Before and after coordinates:

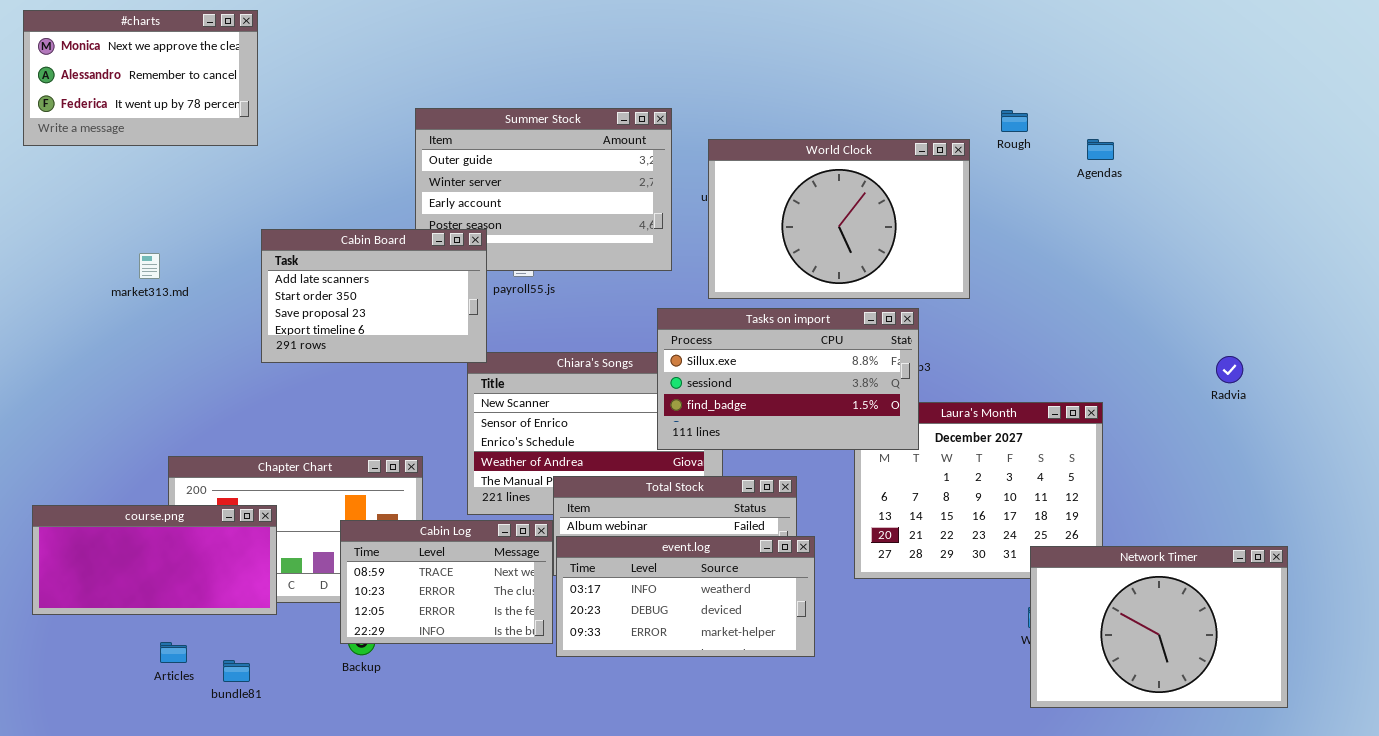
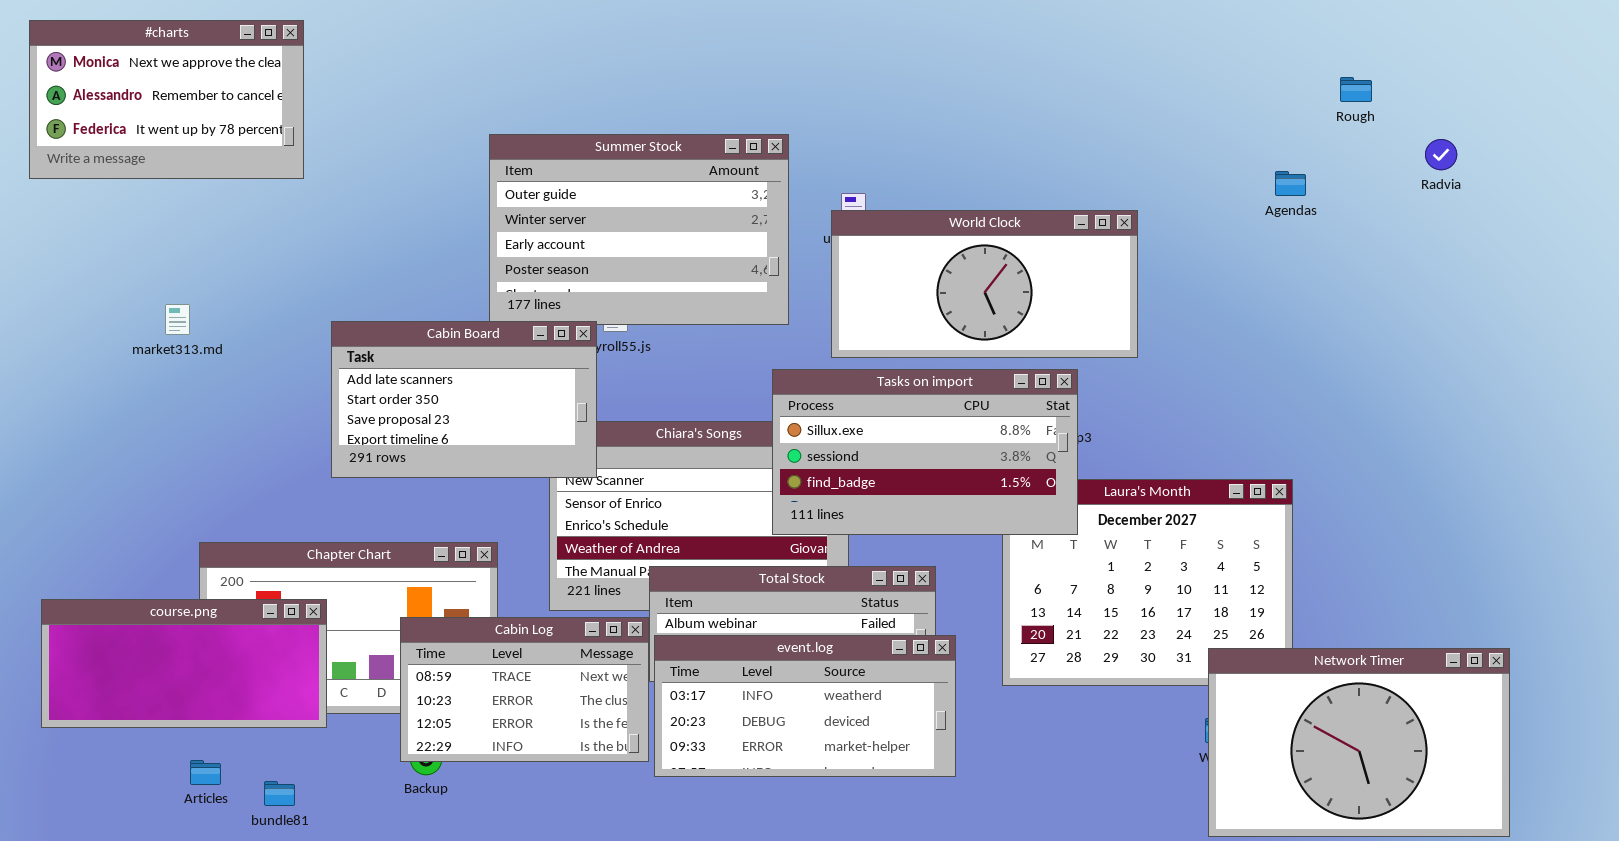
Rough: [1001,110,1028,132] -> [1340,77,1372,102], moved
World Clock: [708,139,970,299] -> [831,210,1138,358], resized
Cabin Board: [261,229,487,363] -> [331,321,597,478], moved
Radvia: [1216,356,1243,383] -> [1425,139,1457,170], moved

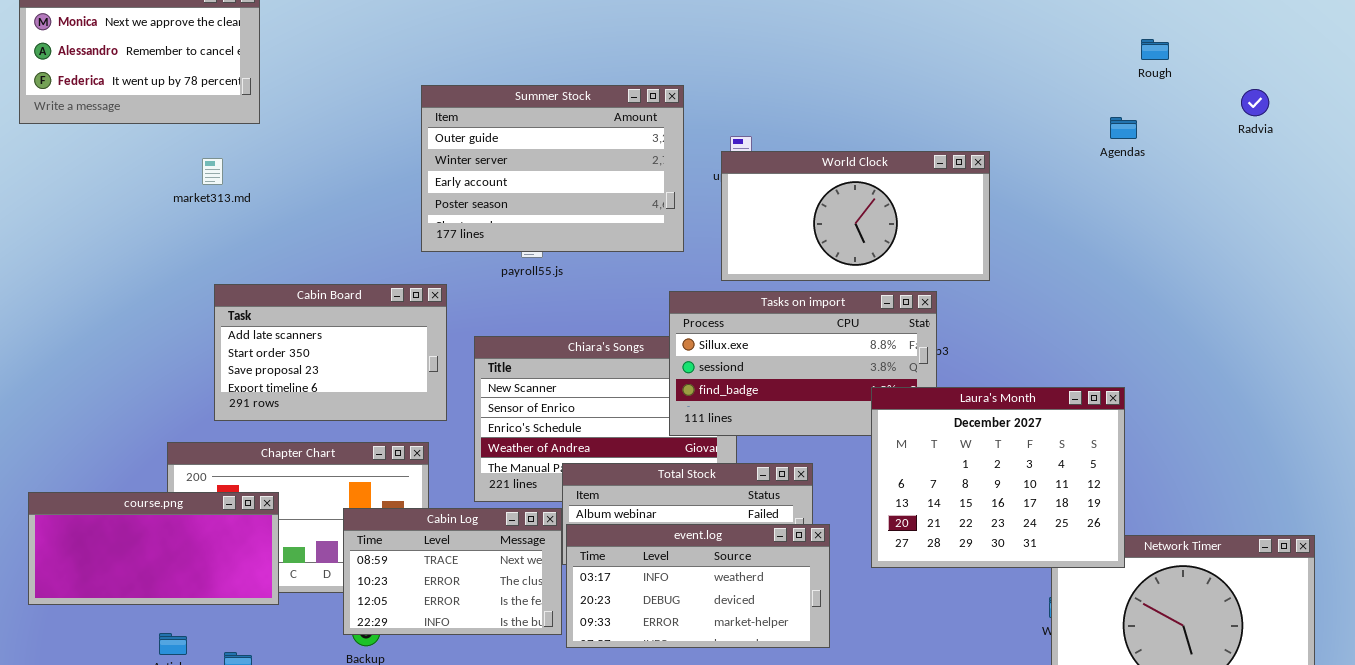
Rough: [1340,77,1372,102] -> [1141,39,1169,60], moved
market313.md: [165,304,190,335] -> [202,158,223,185], moved
Cabin Board: [331,321,597,478] -> [214,284,447,421], moved
Laura's Month: [1002,479,1293,686] -> [871,387,1125,568], raised

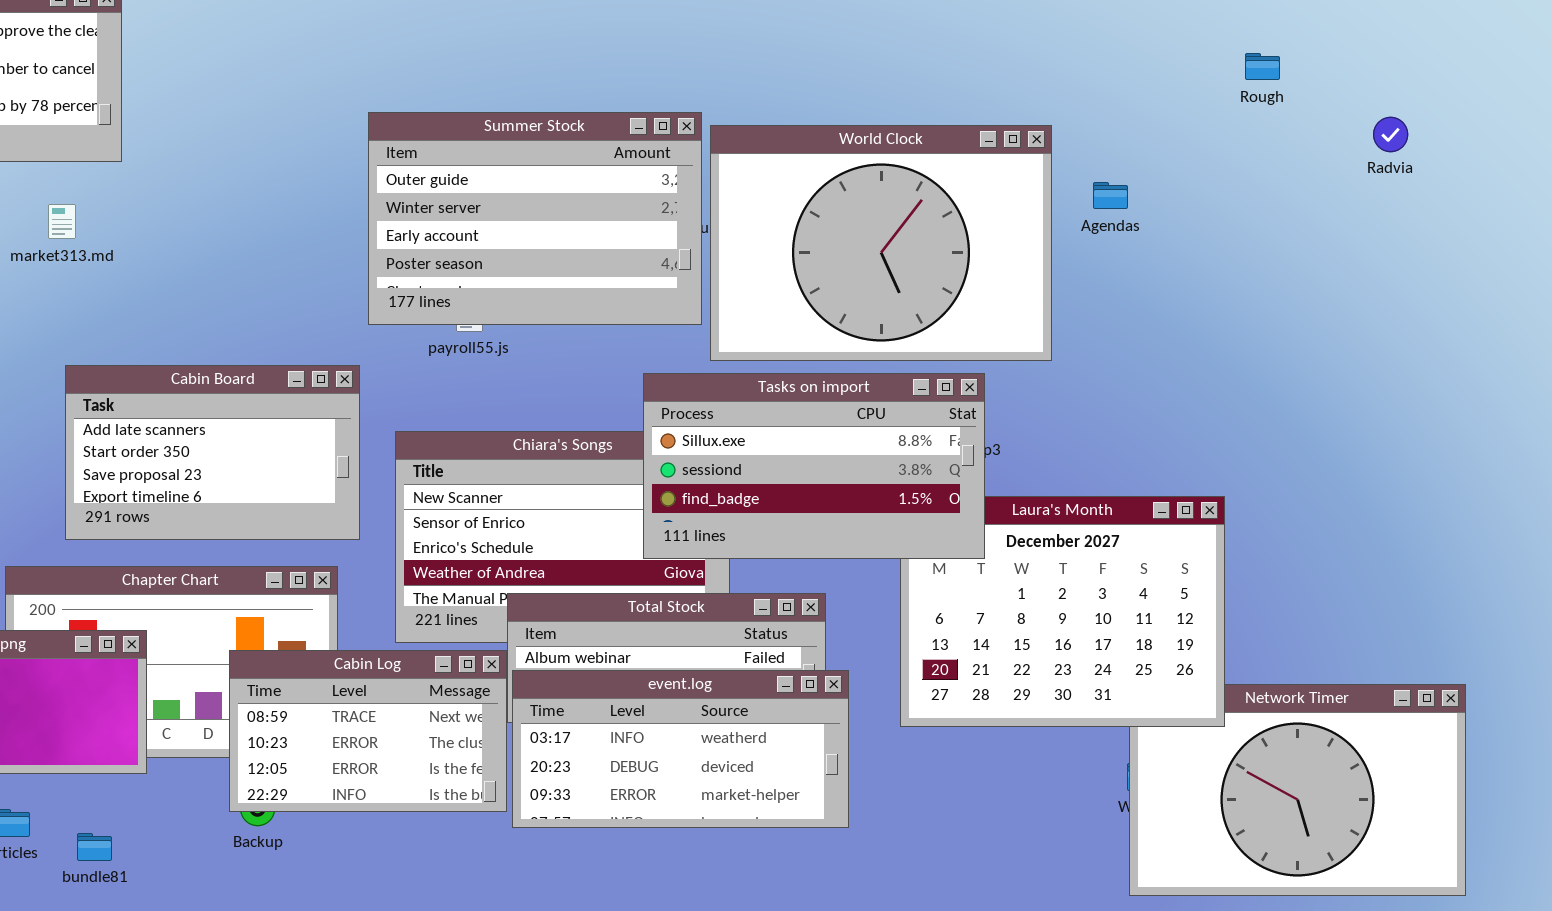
Summer Stock: [421,85,684,252] -> [368,112,702,325], moved
Agendas: [1110,117,1137,139] -> [1093,182,1128,209], moved
World Clock: [721,151,990,281] -> [710,125,1052,361], resized
Tasks on import: [669,291,937,436] -> [643,373,985,559], raised

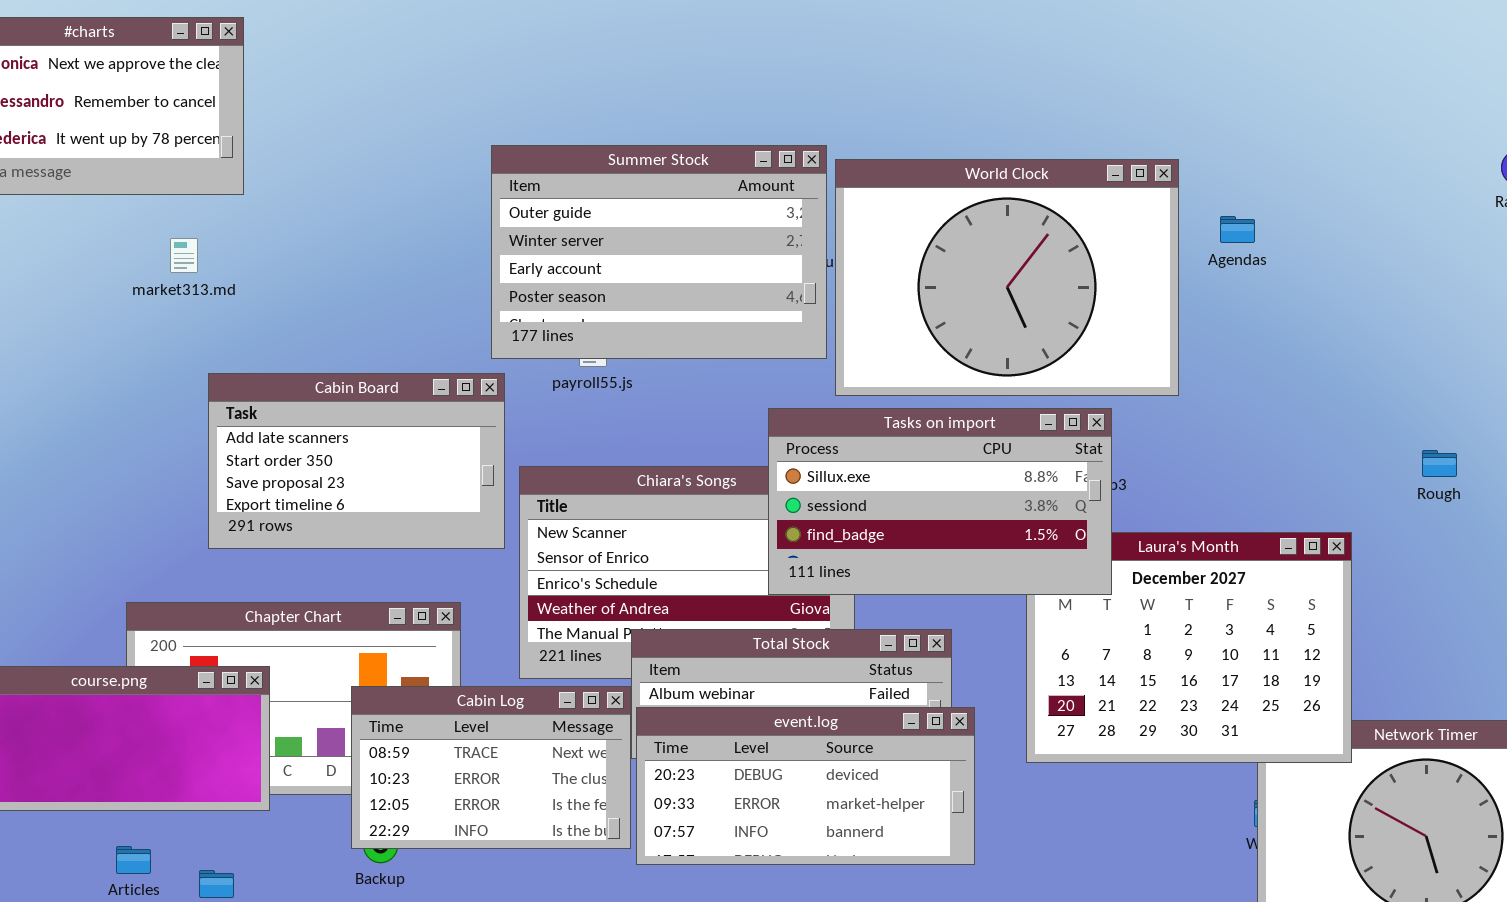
Rough: [1245,53,1280,80] -> [1422,450,1457,477], moved
Cabin Board: [65,365,360,540] -> [208,373,505,549], moved
event.log: [512,670,849,828] -> [636,707,975,865], scrolled down 1 row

What you are asked to do> Copy out all the data exactly. The images should not appear in the copy.

Finished exercise>
Rough: [1001,110,1028,132] -> [1340,77,1372,102], moved
World Clock: [708,139,970,299] -> [831,210,1138,358], resized
Cabin Board: [261,229,487,363] -> [331,321,597,478], moved
Radvia: [1216,356,1243,383] -> [1425,139,1457,170], moved

Rough: [1340,77,1372,102] -> [1141,39,1169,60], moved
market313.md: [165,304,190,335] -> [202,158,223,185], moved
Cabin Board: [331,321,597,478] -> [214,284,447,421], moved
Laura's Month: [1002,479,1293,686] -> [871,387,1125,568], raised

Summer Stock: [421,85,684,252] -> [368,112,702,325], moved
Agendas: [1110,117,1137,139] -> [1093,182,1128,209], moved
World Clock: [721,151,990,281] -> [710,125,1052,361], resized
Tasks on import: [669,291,937,436] -> [643,373,985,559], raised

Rough: [1245,53,1280,80] -> [1422,450,1457,477], moved
Cabin Board: [65,365,360,540] -> [208,373,505,549], moved
event.log: [512,670,849,828] -> [636,707,975,865], scrolled down 1 row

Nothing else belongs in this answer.